[Data items]
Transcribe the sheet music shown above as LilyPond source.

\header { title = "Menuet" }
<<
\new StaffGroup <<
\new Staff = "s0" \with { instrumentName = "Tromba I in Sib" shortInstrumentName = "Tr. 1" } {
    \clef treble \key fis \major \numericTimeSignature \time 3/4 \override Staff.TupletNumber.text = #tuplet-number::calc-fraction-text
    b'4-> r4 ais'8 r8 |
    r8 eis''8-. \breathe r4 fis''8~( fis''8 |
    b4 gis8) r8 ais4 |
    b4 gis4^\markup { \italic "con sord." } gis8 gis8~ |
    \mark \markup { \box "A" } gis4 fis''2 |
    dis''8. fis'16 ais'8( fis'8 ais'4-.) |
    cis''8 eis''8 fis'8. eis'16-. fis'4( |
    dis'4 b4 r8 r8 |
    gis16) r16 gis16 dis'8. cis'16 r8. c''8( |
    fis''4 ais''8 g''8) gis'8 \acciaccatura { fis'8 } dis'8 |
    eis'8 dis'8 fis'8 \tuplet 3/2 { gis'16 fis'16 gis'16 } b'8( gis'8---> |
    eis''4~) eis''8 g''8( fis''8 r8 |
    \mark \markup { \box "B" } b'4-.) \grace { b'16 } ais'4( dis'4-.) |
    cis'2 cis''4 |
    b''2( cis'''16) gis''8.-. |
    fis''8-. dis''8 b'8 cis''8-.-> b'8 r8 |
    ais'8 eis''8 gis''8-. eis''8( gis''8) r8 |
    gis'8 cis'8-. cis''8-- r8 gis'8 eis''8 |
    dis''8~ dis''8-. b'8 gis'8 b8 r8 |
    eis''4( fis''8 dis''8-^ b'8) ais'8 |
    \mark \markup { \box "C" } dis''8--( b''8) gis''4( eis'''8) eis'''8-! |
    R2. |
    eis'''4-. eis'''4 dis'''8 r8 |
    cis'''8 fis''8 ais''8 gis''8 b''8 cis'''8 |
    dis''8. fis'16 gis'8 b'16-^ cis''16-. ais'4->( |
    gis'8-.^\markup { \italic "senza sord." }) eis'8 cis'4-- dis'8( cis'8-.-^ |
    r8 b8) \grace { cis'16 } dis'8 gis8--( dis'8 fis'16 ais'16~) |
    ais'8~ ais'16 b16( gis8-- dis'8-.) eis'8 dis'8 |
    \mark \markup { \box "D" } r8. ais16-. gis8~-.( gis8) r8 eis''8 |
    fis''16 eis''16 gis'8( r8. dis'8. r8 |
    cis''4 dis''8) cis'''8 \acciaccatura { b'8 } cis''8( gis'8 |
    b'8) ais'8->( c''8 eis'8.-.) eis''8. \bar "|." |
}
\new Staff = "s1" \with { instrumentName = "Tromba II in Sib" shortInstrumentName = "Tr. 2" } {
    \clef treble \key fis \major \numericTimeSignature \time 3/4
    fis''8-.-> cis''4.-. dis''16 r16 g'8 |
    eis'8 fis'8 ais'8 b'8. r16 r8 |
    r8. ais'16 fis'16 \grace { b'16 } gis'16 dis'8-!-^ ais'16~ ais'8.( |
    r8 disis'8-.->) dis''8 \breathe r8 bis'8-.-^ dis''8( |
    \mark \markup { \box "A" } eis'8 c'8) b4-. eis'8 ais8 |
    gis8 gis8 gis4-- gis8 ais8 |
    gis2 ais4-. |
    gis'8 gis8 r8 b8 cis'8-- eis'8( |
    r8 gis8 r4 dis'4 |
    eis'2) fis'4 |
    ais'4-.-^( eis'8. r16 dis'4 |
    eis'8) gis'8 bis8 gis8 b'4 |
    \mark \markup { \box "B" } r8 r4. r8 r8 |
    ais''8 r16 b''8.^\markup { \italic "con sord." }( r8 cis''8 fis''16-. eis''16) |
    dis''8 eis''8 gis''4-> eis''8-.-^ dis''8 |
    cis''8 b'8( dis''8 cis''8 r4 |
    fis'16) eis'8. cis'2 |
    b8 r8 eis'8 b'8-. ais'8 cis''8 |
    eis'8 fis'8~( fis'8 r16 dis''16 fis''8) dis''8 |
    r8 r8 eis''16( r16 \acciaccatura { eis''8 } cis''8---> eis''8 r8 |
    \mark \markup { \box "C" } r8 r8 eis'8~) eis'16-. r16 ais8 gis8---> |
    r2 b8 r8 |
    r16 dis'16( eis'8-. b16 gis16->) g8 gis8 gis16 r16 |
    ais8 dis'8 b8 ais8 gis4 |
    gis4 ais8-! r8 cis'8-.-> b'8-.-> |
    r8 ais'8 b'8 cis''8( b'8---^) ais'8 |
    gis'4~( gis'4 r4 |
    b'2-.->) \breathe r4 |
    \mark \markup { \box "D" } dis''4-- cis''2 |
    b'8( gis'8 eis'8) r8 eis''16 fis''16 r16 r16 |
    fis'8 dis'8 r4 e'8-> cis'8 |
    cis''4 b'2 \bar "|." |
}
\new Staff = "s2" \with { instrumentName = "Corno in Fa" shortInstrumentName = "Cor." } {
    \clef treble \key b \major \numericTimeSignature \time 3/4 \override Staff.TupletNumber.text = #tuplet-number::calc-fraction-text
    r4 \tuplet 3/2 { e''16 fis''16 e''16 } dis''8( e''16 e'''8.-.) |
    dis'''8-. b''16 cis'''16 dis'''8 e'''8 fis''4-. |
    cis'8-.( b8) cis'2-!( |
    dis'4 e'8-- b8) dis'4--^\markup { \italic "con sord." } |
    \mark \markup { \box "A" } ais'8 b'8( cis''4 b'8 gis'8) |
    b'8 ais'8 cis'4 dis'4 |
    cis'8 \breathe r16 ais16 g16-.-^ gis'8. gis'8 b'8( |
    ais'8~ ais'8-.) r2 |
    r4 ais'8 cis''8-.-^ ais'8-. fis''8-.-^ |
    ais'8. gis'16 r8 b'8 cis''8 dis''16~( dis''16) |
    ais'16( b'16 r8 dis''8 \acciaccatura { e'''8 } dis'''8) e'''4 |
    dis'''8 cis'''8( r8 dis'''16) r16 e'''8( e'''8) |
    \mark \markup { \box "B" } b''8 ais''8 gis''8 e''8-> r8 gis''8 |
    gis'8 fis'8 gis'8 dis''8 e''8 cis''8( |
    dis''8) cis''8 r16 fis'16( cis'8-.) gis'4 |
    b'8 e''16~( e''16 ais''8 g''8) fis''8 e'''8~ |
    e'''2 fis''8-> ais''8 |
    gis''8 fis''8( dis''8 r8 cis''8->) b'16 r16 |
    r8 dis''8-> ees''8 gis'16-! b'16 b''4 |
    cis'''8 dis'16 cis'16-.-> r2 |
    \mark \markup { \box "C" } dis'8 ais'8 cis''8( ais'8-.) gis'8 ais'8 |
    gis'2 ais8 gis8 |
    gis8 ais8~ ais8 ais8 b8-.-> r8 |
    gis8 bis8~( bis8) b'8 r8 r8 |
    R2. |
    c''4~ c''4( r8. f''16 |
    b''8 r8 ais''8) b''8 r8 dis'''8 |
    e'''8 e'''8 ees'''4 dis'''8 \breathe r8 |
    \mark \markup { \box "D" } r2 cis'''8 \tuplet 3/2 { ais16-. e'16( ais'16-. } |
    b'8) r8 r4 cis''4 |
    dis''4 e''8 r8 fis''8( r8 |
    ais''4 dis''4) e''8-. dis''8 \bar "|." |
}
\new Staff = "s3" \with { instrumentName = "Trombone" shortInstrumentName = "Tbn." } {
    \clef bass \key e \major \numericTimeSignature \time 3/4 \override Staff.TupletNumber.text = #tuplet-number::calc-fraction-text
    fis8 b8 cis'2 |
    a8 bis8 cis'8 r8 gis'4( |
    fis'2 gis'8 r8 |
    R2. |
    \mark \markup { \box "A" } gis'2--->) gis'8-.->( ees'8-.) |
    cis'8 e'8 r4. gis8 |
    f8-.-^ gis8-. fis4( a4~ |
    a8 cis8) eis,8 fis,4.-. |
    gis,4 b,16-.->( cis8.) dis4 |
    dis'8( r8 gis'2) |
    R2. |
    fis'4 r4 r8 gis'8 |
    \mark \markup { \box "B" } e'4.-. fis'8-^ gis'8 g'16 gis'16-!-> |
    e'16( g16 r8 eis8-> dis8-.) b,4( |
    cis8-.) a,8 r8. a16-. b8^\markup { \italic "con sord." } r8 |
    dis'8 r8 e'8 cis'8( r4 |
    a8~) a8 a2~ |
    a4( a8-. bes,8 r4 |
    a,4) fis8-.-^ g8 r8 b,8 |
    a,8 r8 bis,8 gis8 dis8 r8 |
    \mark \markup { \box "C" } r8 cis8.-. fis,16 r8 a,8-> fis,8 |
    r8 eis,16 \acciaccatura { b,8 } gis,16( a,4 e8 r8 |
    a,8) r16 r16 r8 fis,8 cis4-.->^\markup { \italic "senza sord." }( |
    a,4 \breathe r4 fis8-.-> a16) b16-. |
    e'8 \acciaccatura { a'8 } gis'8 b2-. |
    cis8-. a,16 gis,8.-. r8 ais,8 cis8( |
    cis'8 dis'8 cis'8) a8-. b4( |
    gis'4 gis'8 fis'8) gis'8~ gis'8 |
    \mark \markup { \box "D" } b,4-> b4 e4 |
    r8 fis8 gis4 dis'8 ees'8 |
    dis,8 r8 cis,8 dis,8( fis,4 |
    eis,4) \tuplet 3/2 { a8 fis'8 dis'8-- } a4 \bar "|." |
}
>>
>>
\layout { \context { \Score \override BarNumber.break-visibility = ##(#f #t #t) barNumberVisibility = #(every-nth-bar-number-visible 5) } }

- **Description of the task**
Please report each line in the entries that contains the string "shortInstrumentName", matching case exactly.

- **Output**
\new Staff = "s0" \with { instrumentName = "Tromba I in Sib" shortInstrumentName = "Tr. 1" } {
\new Staff = "s1" \with { instrumentName = "Tromba II in Sib" shortInstrumentName = "Tr. 2" } {
\new Staff = "s2" \with { instrumentName = "Corno in Fa" shortInstrumentName = "Cor." } {
\new Staff = "s3" \with { instrumentName = "Trombone" shortInstrumentName = "Tbn." } {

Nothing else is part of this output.